• _YOUR OBJECTIVE_: Set down word for word each line from the one containing "building: [372,192,454,245] ->" through the end of the records, both included. Do not copy any pictures.

* * * * * * * * *

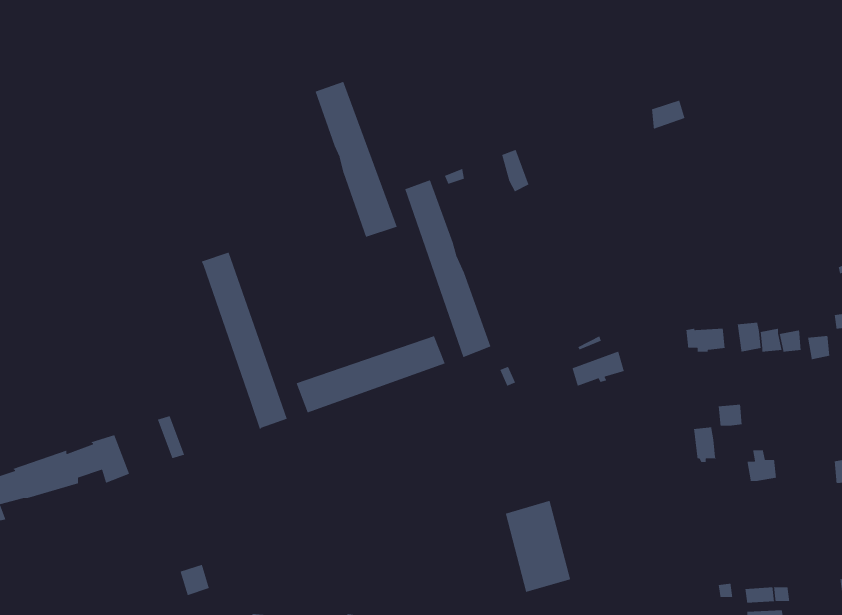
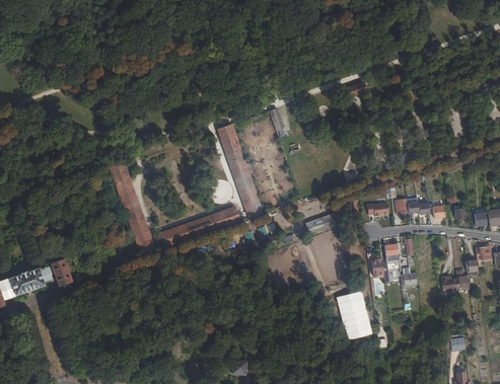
building: [315,81,398,238] -> none
building: [505,500,571,593] -> [335,291,370,340]

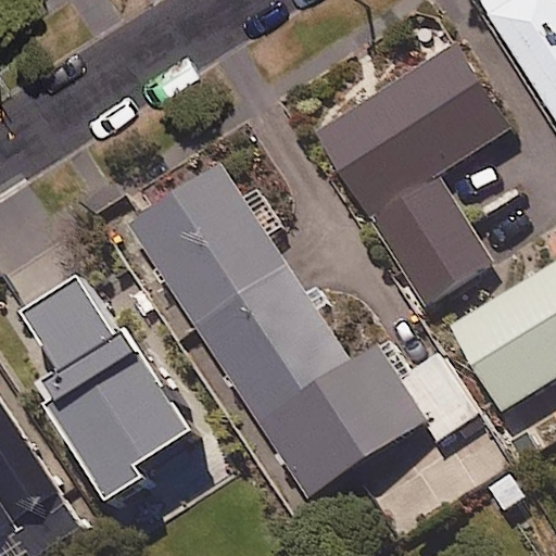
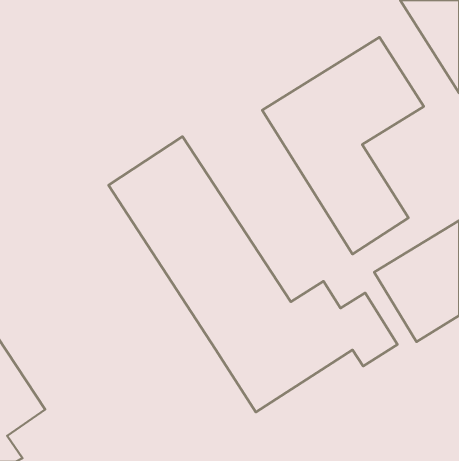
building: [9,263,192,482] -> none

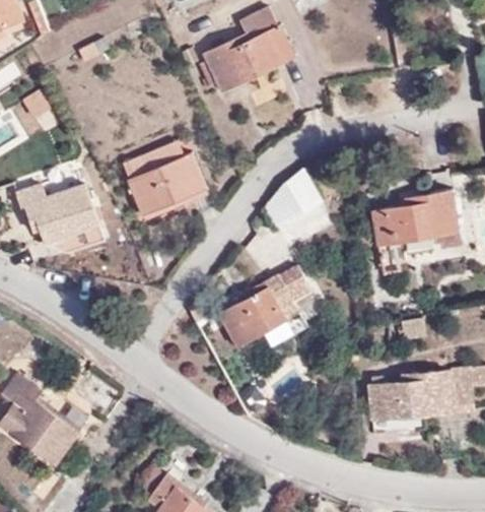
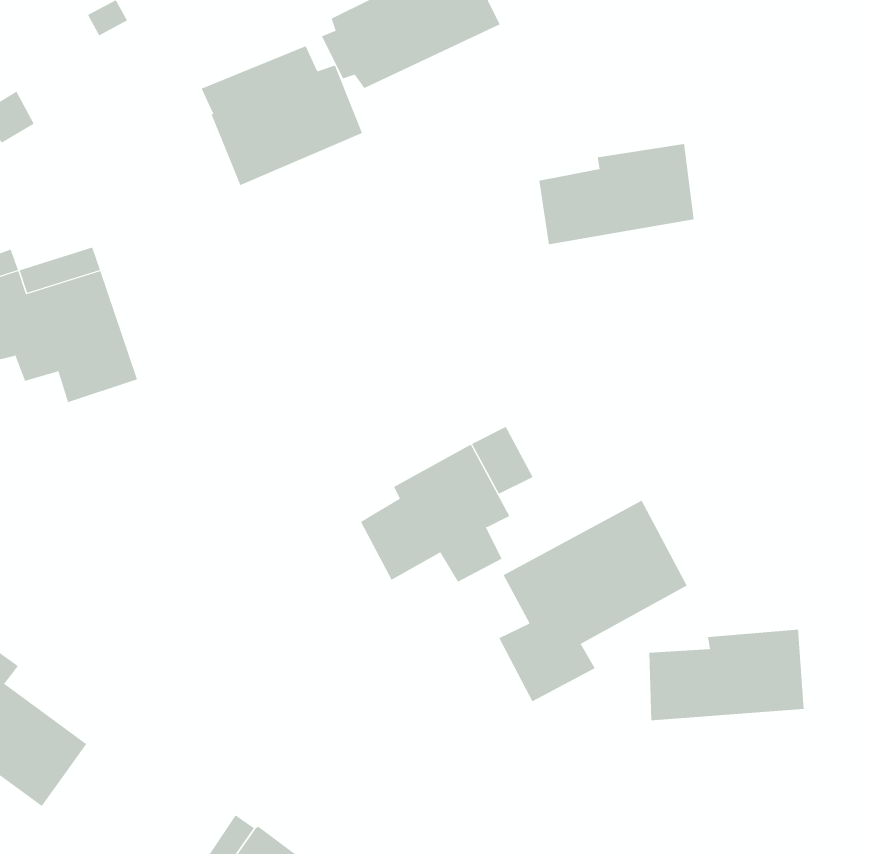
building: [125,142,209,215] -> [201,45,363,186]
building: [372,192,454,245] -> [538,143,694,245]
building: none -> [499,500,688,702]
building: [447,371,470,413] -> none

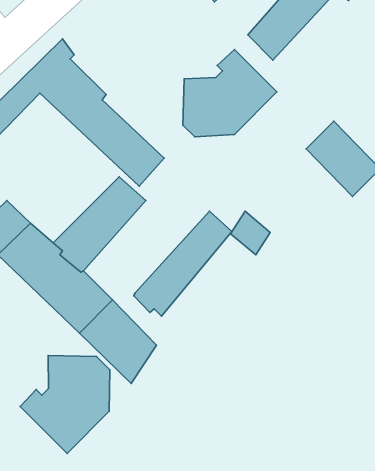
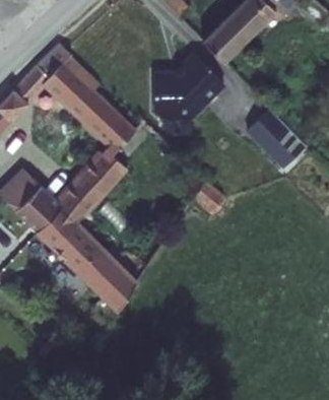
building: [134,211,232,316] -> none
building: [20,355,110,453] -> none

* * * * * * * * *

• _ANSWER TO THE PROBLEM_:
building: [372,192,454,245] -> [538,143,694,245]
building: none -> [499,500,688,702]
building: [447,371,470,413] -> none

building: [134,211,232,316] -> none
building: [20,355,110,453] -> none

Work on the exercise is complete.